Data provided:

▶

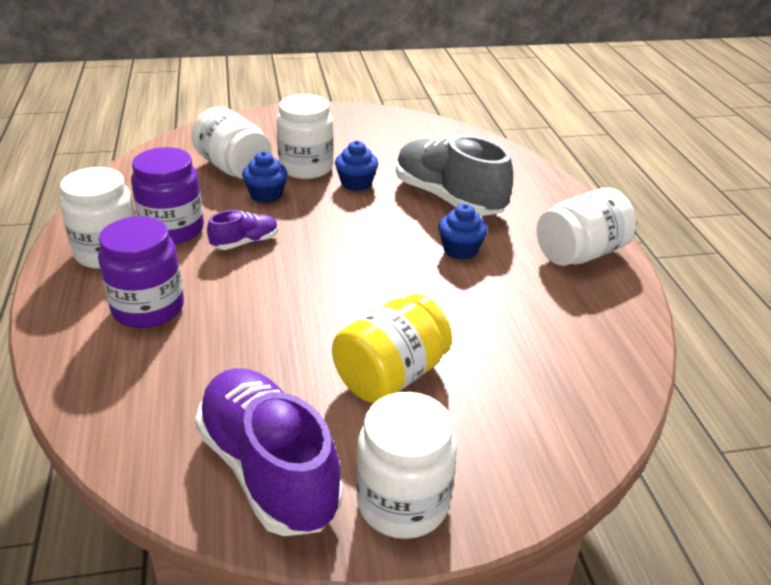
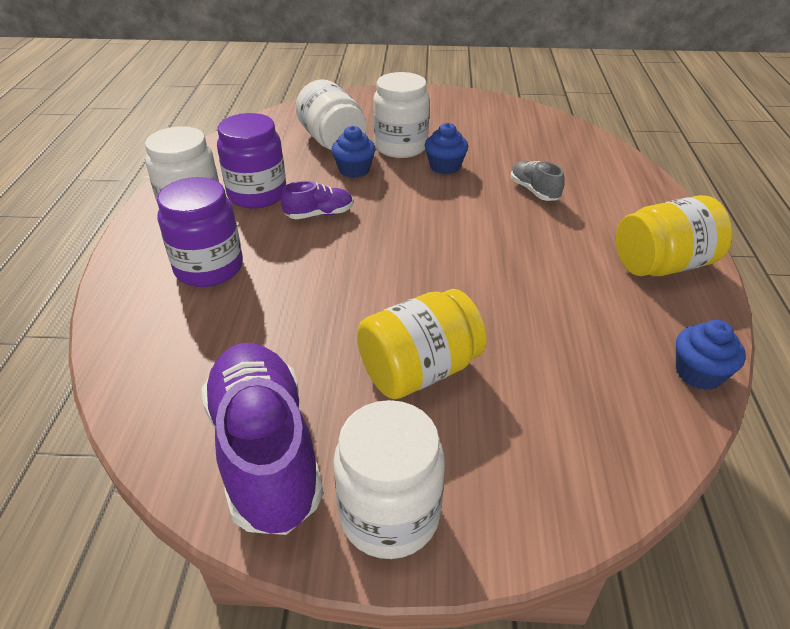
camera: 15 degrees right, 5 degrees up
(448, 198) = (534, 191): grey shoe -> grey shoe, size x0.47
(460, 250) = (532, 245): blue cupcake -> blue cupcake (698, 373)
(580, 254) = (662, 265): white jar -> yellow jar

◀

Task to carry out: Repeat the full listing above without altering a word, and skip the pictures.

Written response:
camera: 15 degrees right, 5 degrees up
(448, 198) = (534, 191): grey shoe -> grey shoe, size x0.47
(460, 250) = (532, 245): blue cupcake -> blue cupcake (698, 373)
(580, 254) = (662, 265): white jar -> yellow jar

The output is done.